* [DESCRIPTION OF THE TASK]:
Would you copy the material below word for word, beginning with its first line and ending with the line that contains "D4: zener (A n5, K n18) -> none"?
=== ENTRIES PROVIDED ===
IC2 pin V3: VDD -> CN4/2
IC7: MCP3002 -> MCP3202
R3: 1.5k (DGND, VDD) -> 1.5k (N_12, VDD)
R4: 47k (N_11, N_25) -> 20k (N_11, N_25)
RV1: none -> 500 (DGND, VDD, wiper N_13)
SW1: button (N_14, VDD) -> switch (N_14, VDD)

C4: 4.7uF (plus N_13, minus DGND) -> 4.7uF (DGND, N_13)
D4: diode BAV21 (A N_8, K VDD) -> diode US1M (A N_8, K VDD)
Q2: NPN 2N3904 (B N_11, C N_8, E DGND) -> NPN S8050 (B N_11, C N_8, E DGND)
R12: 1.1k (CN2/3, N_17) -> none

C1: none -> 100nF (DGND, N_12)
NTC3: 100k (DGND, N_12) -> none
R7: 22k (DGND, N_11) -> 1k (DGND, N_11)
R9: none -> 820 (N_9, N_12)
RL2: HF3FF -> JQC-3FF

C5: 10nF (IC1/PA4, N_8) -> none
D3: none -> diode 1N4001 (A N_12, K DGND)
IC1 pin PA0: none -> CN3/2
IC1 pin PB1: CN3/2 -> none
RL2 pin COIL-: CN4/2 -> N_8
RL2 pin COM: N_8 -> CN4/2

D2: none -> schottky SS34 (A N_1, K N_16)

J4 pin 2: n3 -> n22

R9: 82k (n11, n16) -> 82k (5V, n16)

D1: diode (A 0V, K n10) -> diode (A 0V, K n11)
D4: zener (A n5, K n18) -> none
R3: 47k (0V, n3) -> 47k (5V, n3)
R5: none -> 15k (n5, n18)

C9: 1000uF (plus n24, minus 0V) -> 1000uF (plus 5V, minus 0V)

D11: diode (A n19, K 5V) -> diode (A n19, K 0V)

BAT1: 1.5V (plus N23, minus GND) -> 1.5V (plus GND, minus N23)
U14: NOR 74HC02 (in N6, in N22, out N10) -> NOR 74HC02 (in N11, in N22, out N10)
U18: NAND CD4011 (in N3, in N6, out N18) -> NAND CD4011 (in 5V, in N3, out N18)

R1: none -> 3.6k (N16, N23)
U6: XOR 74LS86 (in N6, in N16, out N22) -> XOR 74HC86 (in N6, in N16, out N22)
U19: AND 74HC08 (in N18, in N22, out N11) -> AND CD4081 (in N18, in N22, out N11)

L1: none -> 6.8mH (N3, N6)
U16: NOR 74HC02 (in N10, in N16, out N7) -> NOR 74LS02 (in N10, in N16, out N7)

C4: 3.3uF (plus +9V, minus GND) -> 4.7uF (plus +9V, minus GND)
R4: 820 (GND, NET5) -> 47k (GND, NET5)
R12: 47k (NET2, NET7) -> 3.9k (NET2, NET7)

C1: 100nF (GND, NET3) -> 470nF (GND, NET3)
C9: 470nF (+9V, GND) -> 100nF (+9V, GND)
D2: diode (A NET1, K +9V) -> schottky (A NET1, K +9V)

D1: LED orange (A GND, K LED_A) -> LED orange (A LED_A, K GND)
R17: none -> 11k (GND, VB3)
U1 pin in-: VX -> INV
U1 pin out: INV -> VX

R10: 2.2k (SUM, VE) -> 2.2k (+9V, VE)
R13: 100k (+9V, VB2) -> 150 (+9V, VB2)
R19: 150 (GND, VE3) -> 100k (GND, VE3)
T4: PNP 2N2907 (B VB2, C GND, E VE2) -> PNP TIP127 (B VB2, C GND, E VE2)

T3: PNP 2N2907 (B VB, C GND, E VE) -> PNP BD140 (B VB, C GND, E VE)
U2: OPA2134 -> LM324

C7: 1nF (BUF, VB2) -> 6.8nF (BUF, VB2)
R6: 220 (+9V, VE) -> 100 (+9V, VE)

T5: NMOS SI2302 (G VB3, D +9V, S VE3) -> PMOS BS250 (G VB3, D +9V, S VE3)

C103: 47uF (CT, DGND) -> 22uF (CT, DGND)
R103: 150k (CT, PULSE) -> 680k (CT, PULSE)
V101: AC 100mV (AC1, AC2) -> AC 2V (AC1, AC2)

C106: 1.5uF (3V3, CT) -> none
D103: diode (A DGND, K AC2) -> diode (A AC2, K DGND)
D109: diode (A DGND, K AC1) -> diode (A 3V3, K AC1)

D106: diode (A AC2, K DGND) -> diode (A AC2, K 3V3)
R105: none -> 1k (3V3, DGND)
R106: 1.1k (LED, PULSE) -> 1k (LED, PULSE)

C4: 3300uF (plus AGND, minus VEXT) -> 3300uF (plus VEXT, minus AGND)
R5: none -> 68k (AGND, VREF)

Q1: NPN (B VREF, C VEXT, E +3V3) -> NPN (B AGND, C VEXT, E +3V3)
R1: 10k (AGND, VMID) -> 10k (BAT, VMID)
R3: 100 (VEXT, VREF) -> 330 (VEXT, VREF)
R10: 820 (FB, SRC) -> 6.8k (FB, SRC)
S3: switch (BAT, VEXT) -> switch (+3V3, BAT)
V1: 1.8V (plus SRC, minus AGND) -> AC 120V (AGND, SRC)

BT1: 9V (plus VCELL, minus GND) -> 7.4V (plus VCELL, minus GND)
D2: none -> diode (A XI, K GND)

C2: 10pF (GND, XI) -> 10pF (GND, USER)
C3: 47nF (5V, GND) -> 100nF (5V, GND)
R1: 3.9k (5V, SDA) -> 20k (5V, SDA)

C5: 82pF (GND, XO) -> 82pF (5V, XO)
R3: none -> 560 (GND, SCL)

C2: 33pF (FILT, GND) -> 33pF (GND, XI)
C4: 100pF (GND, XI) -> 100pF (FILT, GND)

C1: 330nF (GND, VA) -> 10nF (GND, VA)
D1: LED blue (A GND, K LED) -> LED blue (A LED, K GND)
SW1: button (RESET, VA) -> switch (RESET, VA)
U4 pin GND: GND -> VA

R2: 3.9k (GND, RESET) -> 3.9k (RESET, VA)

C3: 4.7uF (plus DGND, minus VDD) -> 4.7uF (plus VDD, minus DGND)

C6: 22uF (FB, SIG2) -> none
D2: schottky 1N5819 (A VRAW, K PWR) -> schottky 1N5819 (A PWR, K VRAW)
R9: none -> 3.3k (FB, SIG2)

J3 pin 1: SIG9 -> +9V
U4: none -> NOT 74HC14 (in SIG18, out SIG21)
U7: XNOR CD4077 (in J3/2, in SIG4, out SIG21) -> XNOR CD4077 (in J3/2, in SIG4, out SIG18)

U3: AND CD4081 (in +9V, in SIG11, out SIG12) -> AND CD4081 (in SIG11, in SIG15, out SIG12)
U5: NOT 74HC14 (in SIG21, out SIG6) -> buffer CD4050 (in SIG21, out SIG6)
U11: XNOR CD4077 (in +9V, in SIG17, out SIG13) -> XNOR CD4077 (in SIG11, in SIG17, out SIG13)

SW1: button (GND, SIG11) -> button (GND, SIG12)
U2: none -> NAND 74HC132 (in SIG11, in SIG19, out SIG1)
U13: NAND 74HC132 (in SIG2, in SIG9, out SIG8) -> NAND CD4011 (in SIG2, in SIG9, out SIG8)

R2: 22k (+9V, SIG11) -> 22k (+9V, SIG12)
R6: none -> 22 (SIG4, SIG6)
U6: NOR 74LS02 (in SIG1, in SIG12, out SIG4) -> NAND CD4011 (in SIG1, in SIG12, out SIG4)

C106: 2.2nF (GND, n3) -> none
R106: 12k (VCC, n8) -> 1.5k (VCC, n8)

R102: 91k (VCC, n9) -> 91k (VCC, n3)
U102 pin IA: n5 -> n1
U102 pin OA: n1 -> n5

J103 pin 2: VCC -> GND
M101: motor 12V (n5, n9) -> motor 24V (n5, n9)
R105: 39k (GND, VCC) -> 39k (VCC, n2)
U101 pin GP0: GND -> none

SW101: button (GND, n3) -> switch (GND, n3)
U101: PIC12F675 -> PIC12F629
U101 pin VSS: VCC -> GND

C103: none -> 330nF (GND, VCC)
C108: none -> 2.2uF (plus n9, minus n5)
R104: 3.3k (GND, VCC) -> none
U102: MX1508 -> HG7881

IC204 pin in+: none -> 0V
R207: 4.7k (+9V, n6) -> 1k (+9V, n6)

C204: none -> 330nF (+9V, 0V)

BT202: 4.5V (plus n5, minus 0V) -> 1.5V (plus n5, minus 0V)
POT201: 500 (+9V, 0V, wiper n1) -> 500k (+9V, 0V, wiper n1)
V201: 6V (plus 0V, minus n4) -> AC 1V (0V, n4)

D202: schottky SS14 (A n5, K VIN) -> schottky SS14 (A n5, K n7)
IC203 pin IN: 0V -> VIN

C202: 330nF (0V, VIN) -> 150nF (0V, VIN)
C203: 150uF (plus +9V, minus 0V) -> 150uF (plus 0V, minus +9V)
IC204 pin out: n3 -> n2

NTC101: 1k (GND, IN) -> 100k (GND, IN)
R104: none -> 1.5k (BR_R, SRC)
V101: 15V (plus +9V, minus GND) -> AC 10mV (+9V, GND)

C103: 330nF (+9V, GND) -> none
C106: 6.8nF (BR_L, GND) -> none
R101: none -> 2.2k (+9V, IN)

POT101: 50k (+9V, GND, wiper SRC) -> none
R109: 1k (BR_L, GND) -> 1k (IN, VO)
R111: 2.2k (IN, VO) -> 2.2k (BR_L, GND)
===
* [RESULT OF THIS EXERCISE]:
IC2 pin V3: VDD -> CN4/2
IC7: MCP3002 -> MCP3202
R3: 1.5k (DGND, VDD) -> 1.5k (N_12, VDD)
R4: 47k (N_11, N_25) -> 20k (N_11, N_25)
RV1: none -> 500 (DGND, VDD, wiper N_13)
SW1: button (N_14, VDD) -> switch (N_14, VDD)

C4: 4.7uF (plus N_13, minus DGND) -> 4.7uF (DGND, N_13)
D4: diode BAV21 (A N_8, K VDD) -> diode US1M (A N_8, K VDD)
Q2: NPN 2N3904 (B N_11, C N_8, E DGND) -> NPN S8050 (B N_11, C N_8, E DGND)
R12: 1.1k (CN2/3, N_17) -> none

C1: none -> 100nF (DGND, N_12)
NTC3: 100k (DGND, N_12) -> none
R7: 22k (DGND, N_11) -> 1k (DGND, N_11)
R9: none -> 820 (N_9, N_12)
RL2: HF3FF -> JQC-3FF

C5: 10nF (IC1/PA4, N_8) -> none
D3: none -> diode 1N4001 (A N_12, K DGND)
IC1 pin PA0: none -> CN3/2
IC1 pin PB1: CN3/2 -> none
RL2 pin COIL-: CN4/2 -> N_8
RL2 pin COM: N_8 -> CN4/2

D2: none -> schottky SS34 (A N_1, K N_16)

J4 pin 2: n3 -> n22

R9: 82k (n11, n16) -> 82k (5V, n16)

D1: diode (A 0V, K n10) -> diode (A 0V, K n11)
D4: zener (A n5, K n18) -> none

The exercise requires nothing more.